EXERCISE DETAILS:
Leave out the pictures, then return the records word for word.

*** SUPPLIED RECORDS

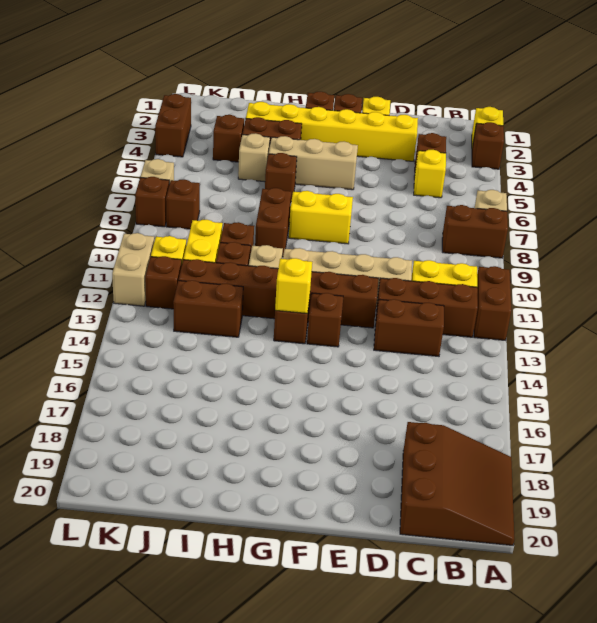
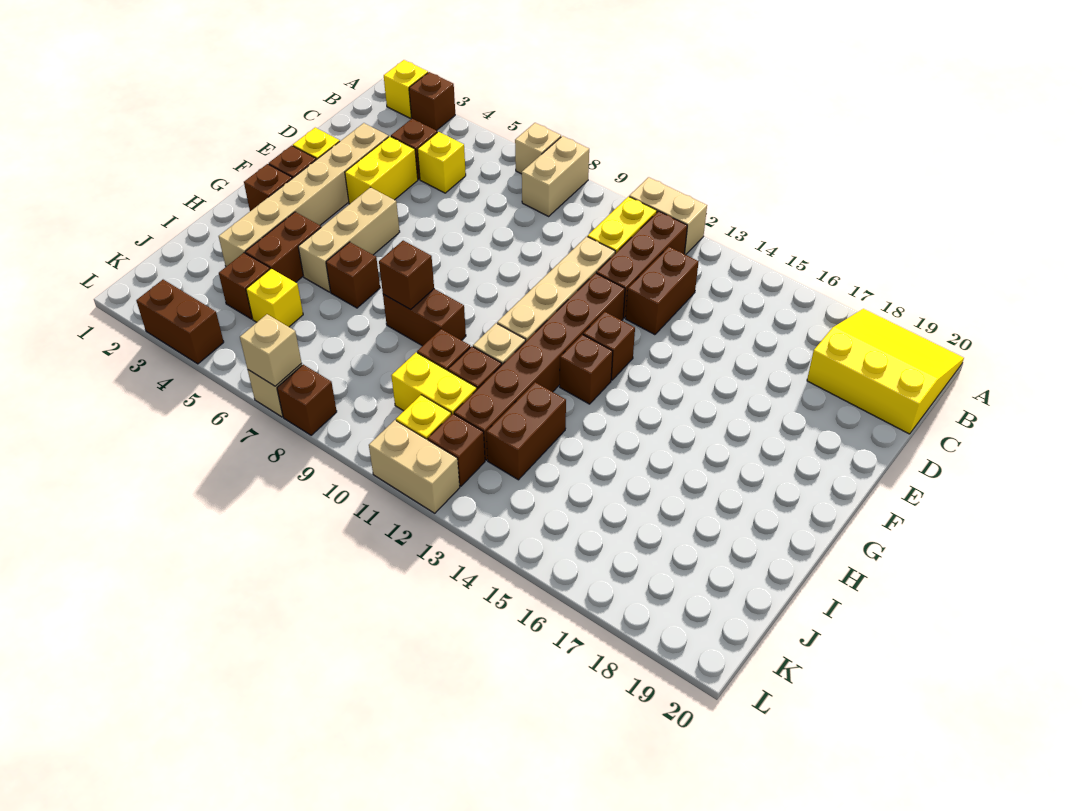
brown brick A8:B8 level 1 -> tan brick A8:B8 level 1
brown brick A11:A12 level 1 -> tan brick A11:A12 level 1
brown slope A18:C20 level 1 top C -> yellow slope A18:C20 level 1 top C
yellow brick D3:I3 level 1 -> tan brick D3:I3 level 1
yellow brick F8:G8 level 1 -> yellow brick D4:E4 level 1
yellow brick G13 level 2 -> yellow brick J5 level 1
tan brick I5 level 1 -> tan brick L7 level 2
brown brick K8 level 1 -> brown brick H8 level 2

******

ANSWER AREA:
brown brick A8:B8 level 1 -> tan brick A8:B8 level 1
brown brick A11:A12 level 1 -> tan brick A11:A12 level 1
brown slope A18:C20 level 1 top C -> yellow slope A18:C20 level 1 top C
yellow brick D3:I3 level 1 -> tan brick D3:I3 level 1
yellow brick F8:G8 level 1 -> yellow brick D4:E4 level 1
yellow brick G13 level 2 -> yellow brick J5 level 1
tan brick I5 level 1 -> tan brick L7 level 2
brown brick K8 level 1 -> brown brick H8 level 2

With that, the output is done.